(Exercise data):
--------

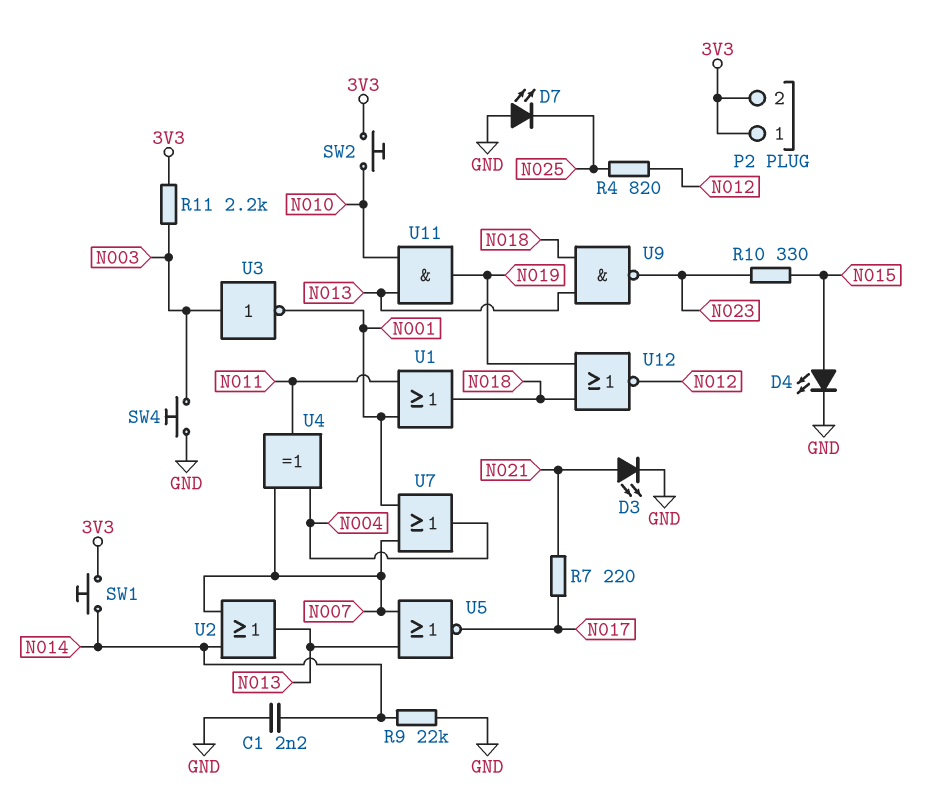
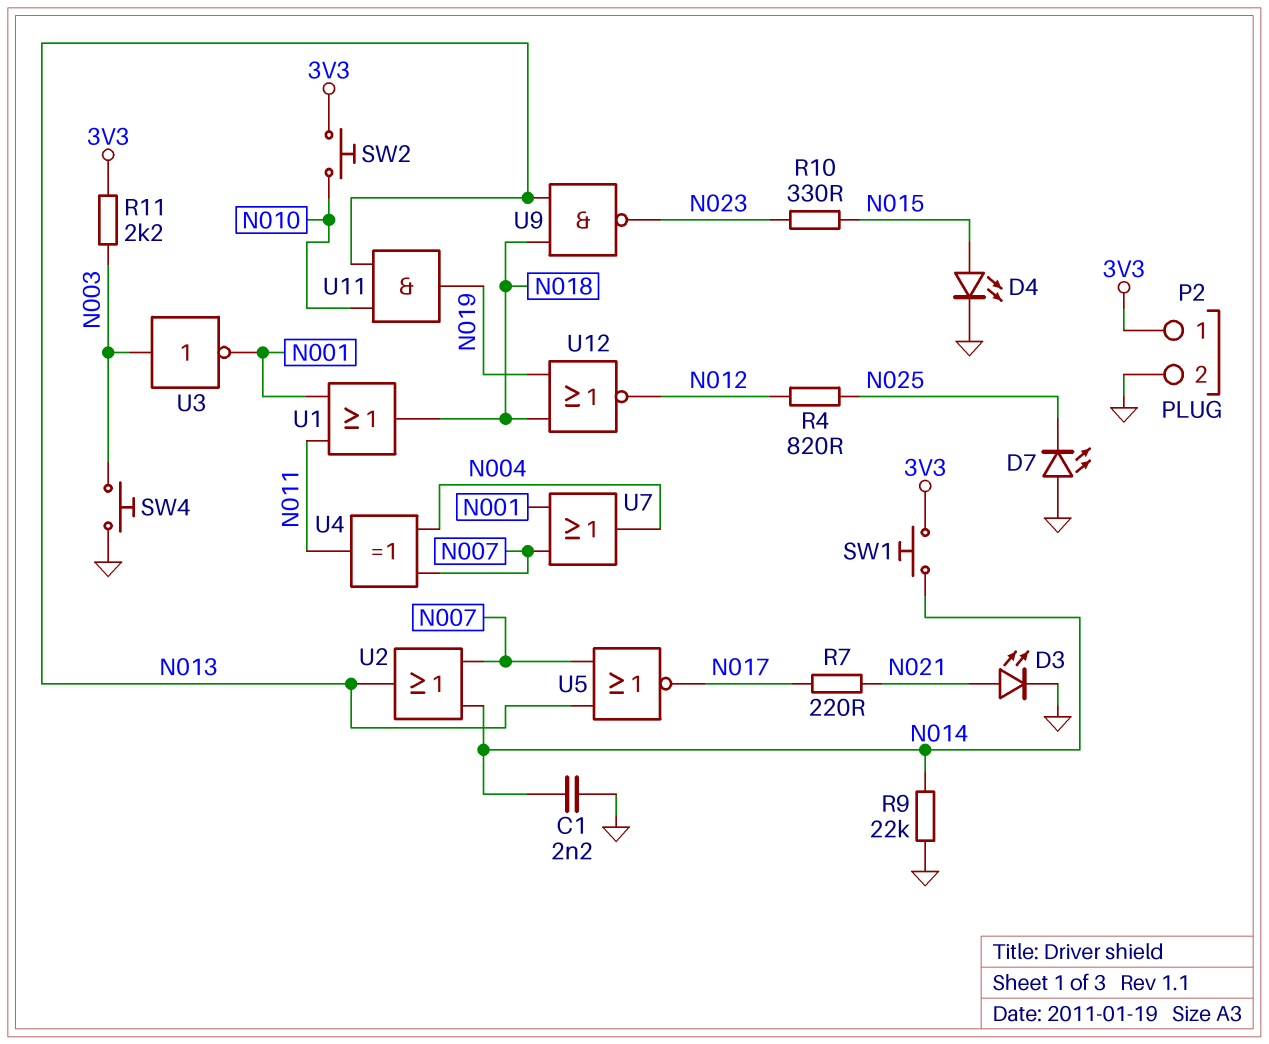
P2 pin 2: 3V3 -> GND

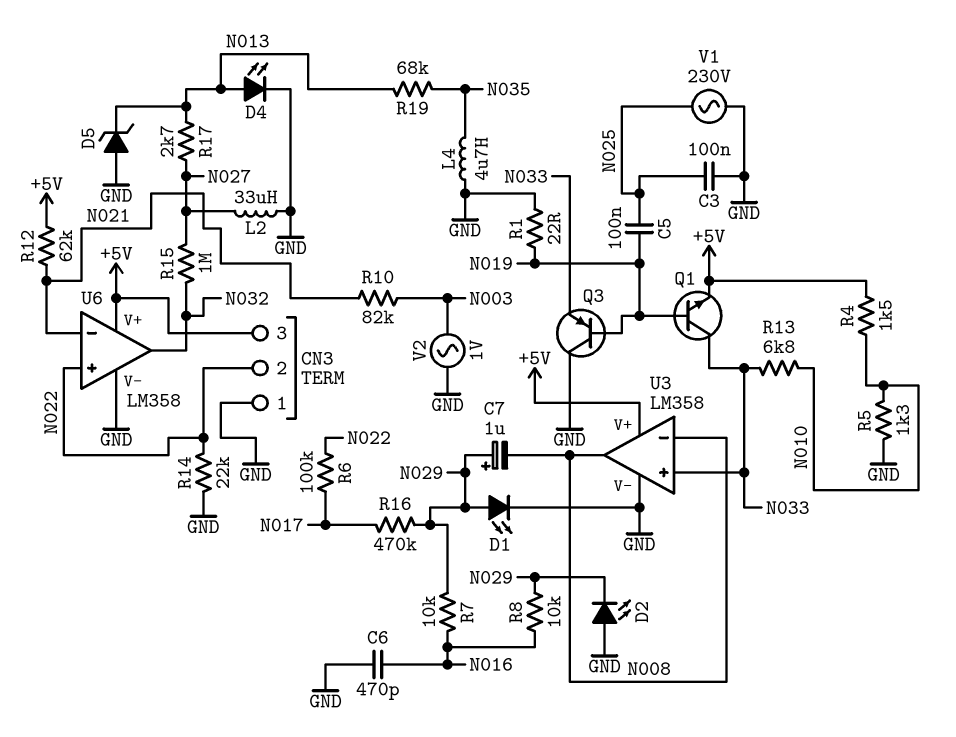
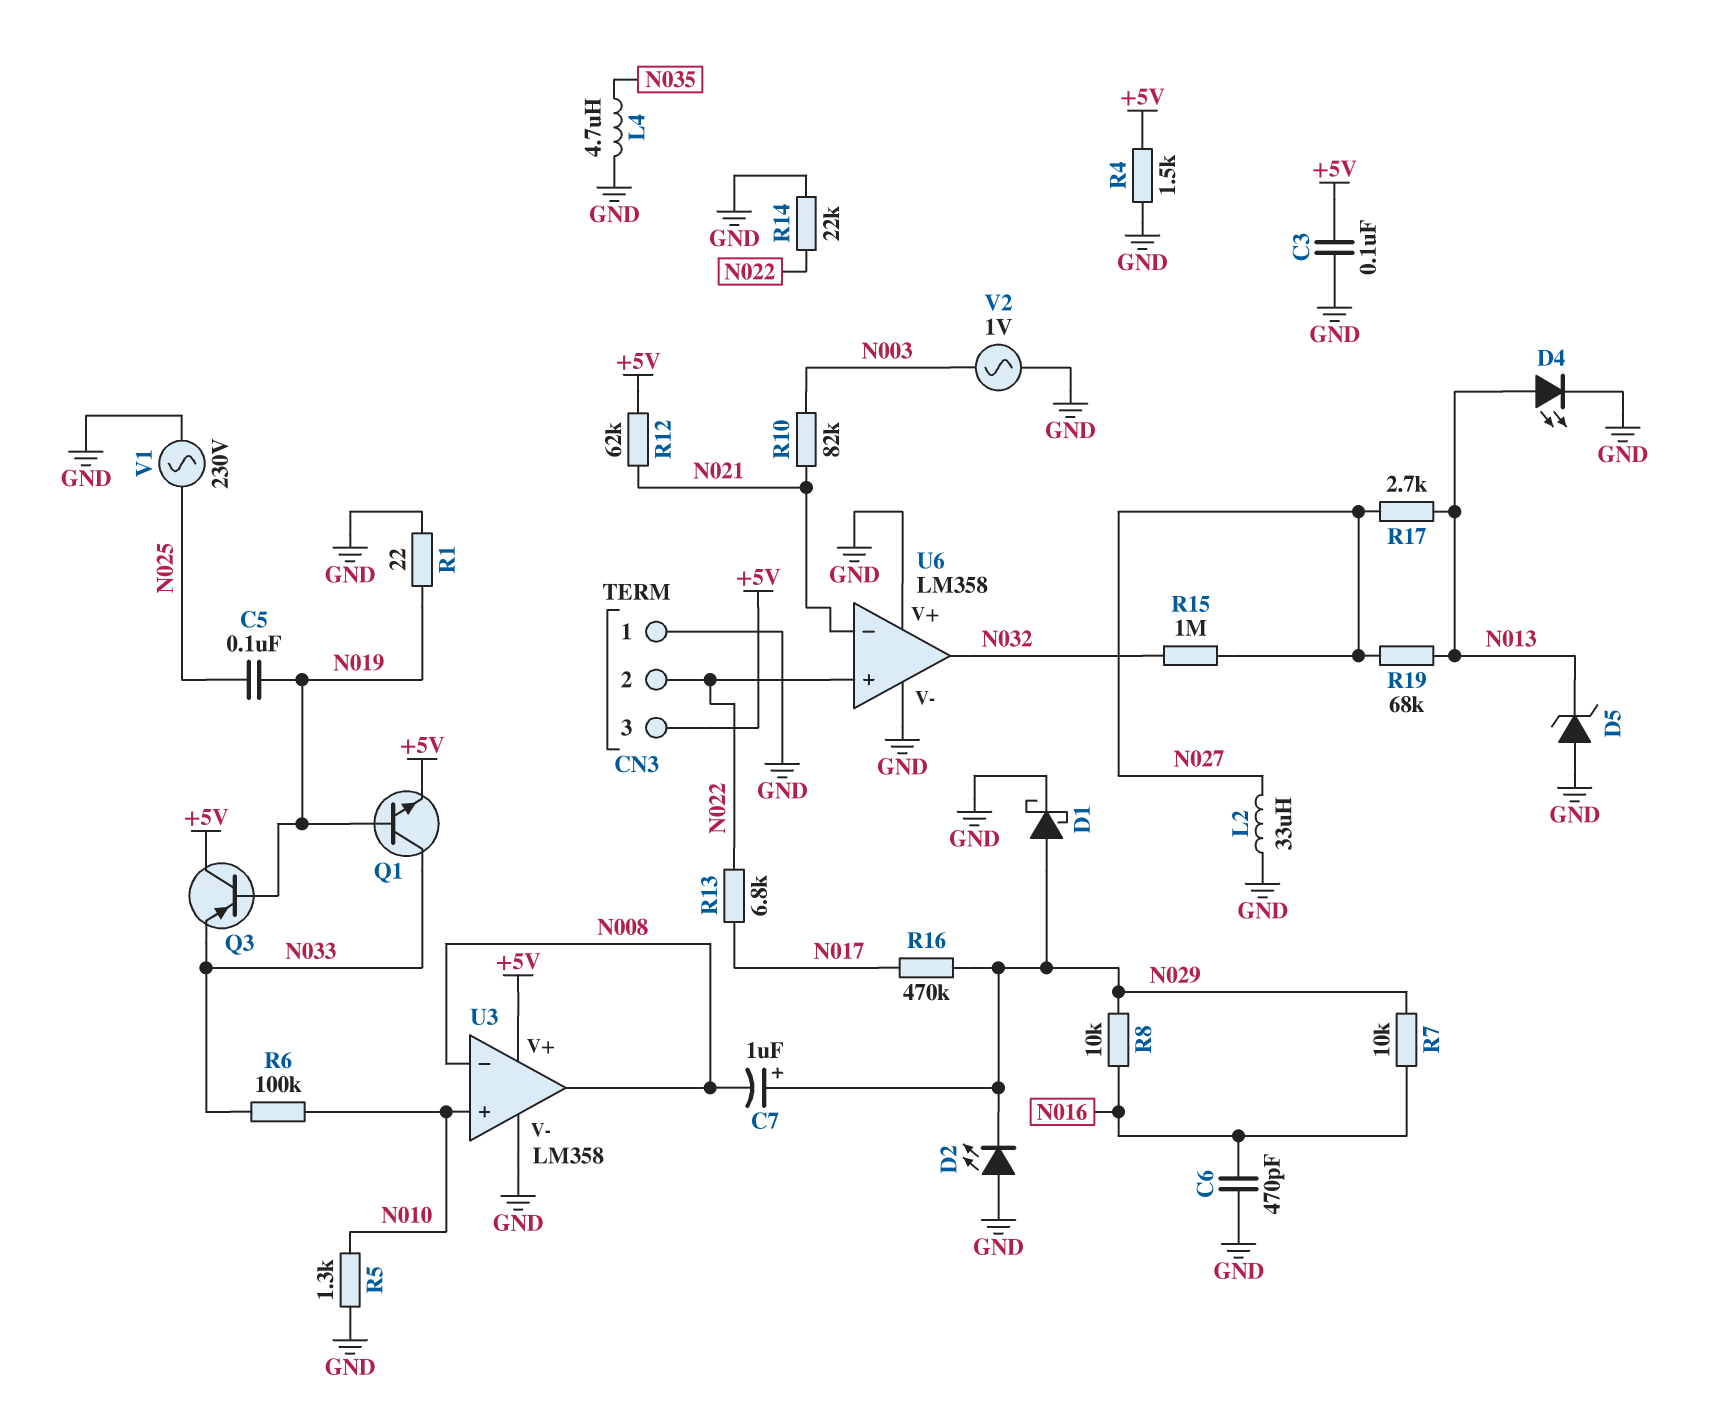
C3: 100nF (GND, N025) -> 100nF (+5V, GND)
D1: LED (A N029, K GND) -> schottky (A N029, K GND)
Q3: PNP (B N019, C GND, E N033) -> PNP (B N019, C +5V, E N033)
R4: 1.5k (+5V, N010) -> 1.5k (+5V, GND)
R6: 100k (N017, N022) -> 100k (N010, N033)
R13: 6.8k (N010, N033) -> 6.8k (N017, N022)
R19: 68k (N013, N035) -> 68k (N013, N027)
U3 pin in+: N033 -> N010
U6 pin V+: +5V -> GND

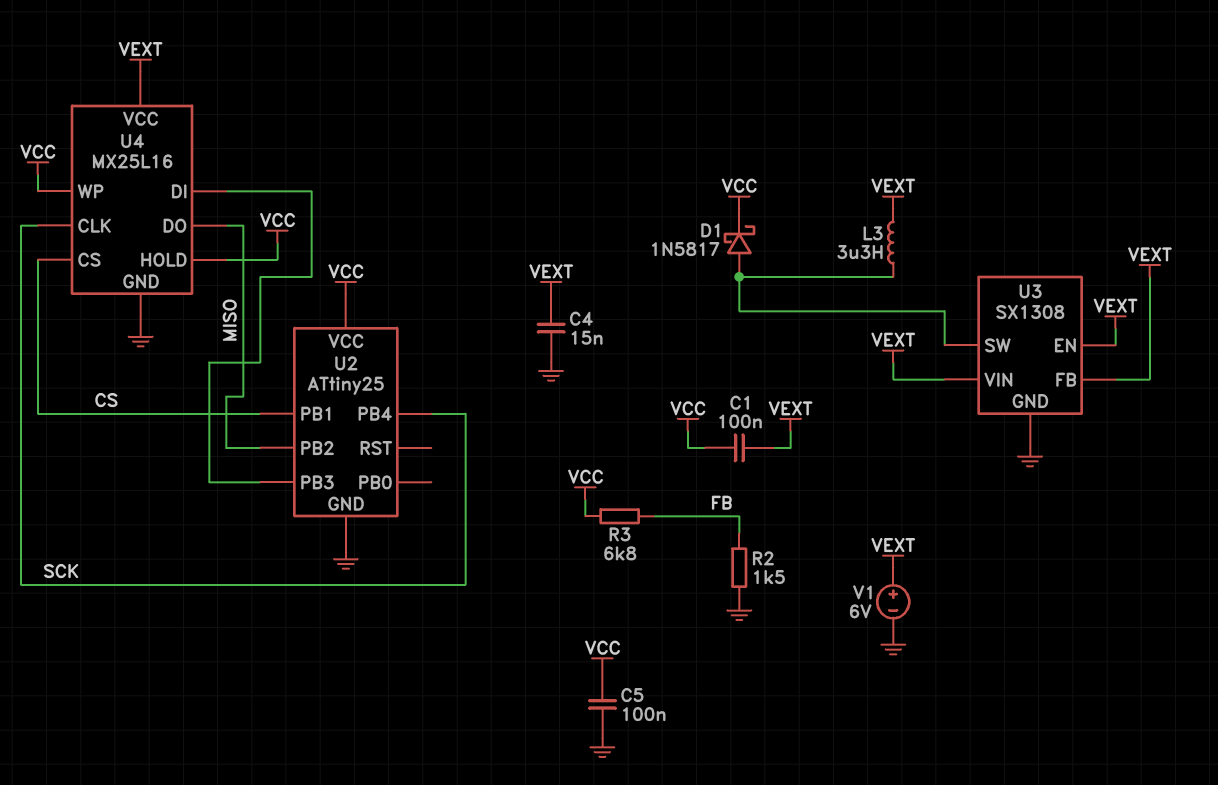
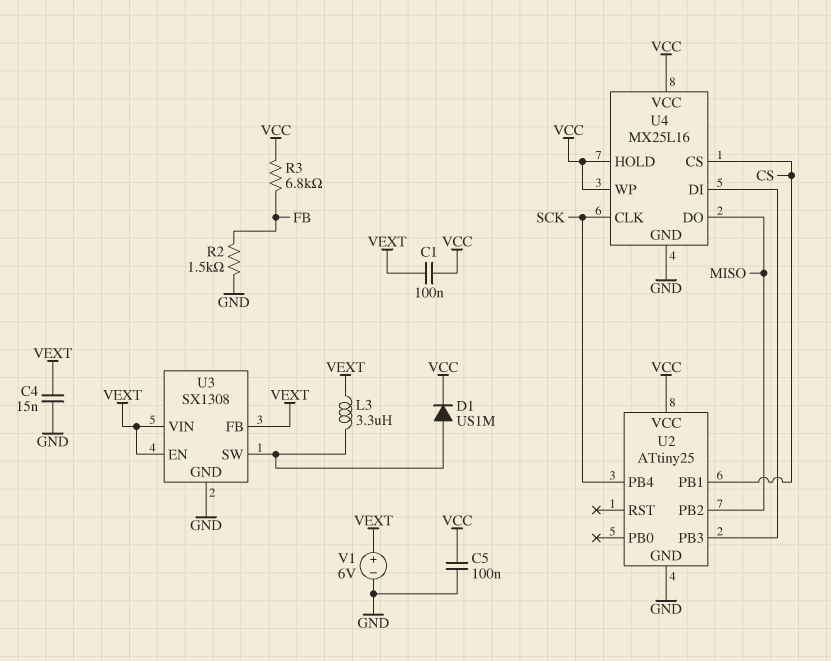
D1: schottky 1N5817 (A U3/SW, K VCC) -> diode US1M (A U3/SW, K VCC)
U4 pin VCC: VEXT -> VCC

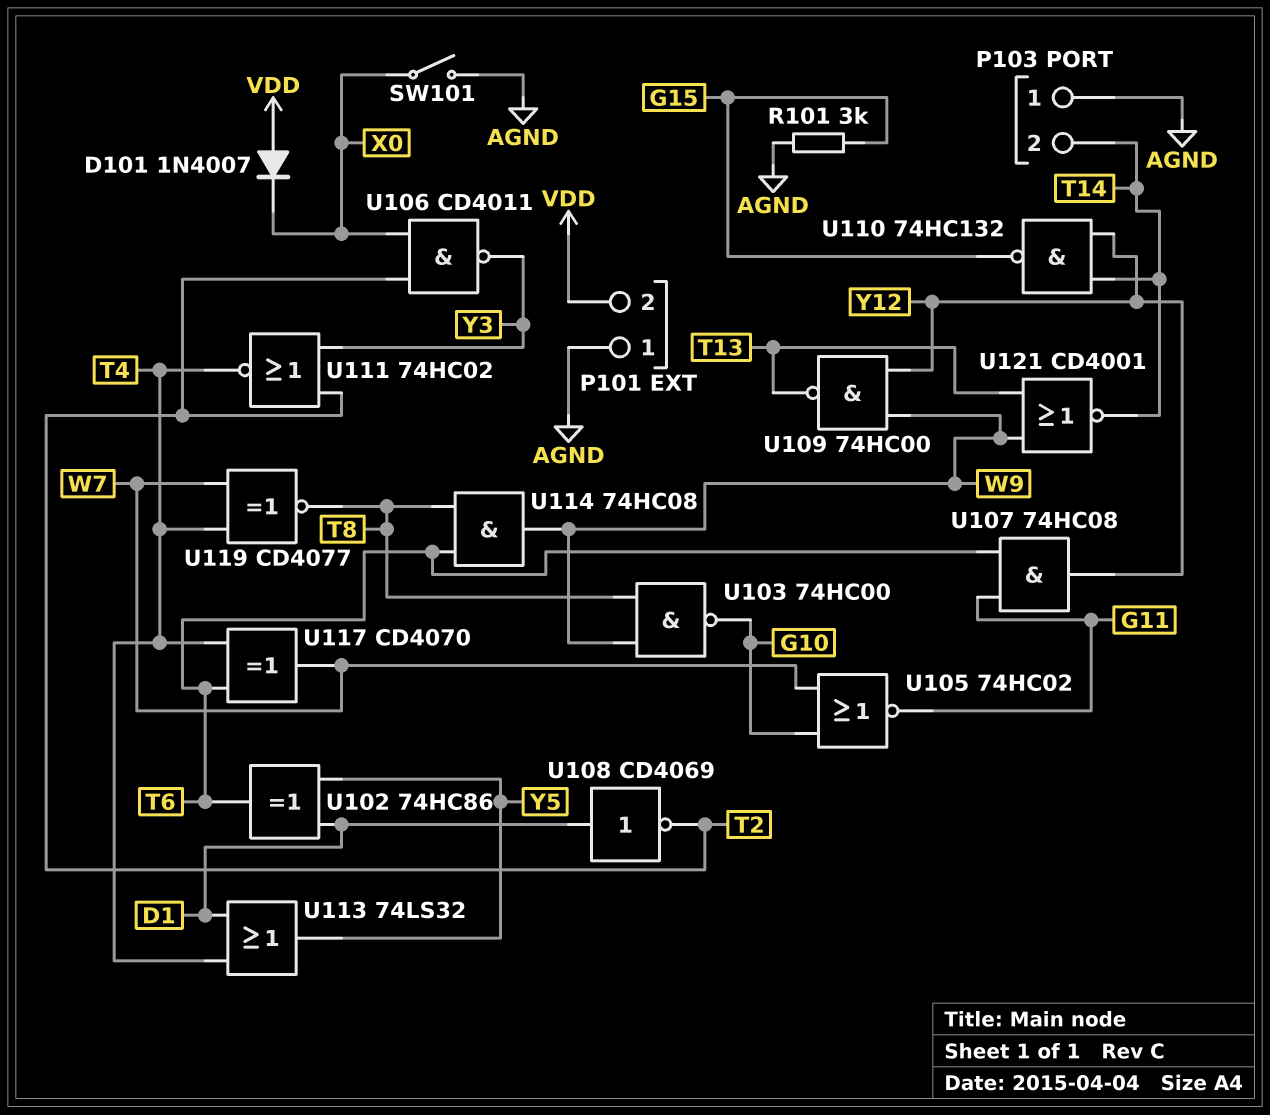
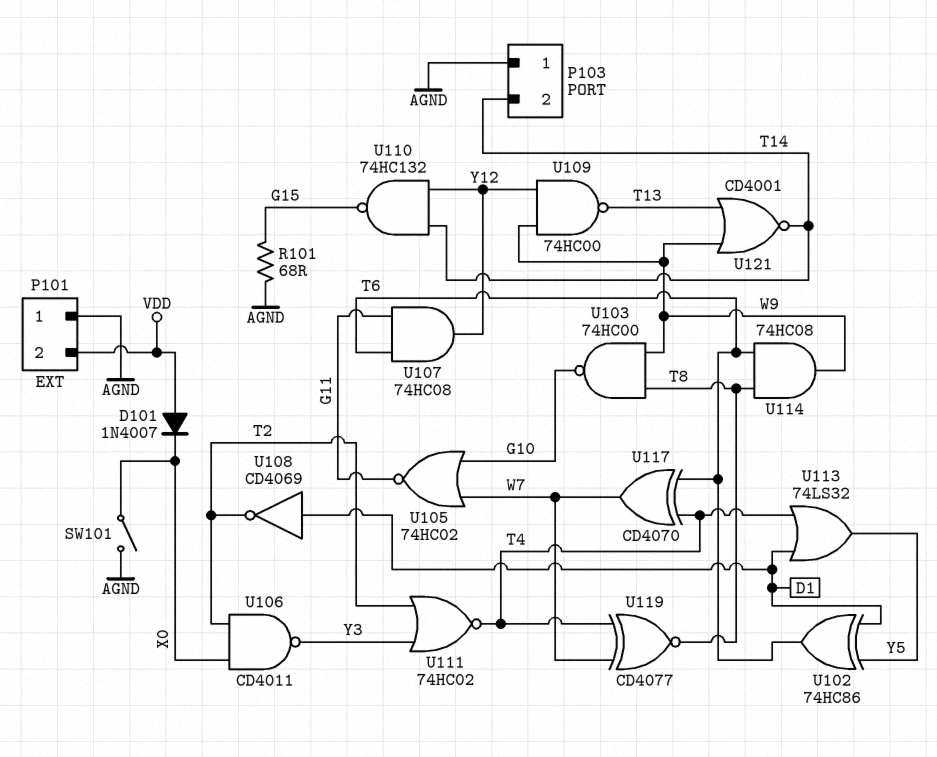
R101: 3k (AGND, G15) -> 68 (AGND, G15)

--------

Copy out each line of the listing that holds the string "schottky".

(Answer to the exercise):
D1: LED (A N029, K GND) -> schottky (A N029, K GND)
D1: schottky 1N5817 (A U3/SW, K VCC) -> diode US1M (A U3/SW, K VCC)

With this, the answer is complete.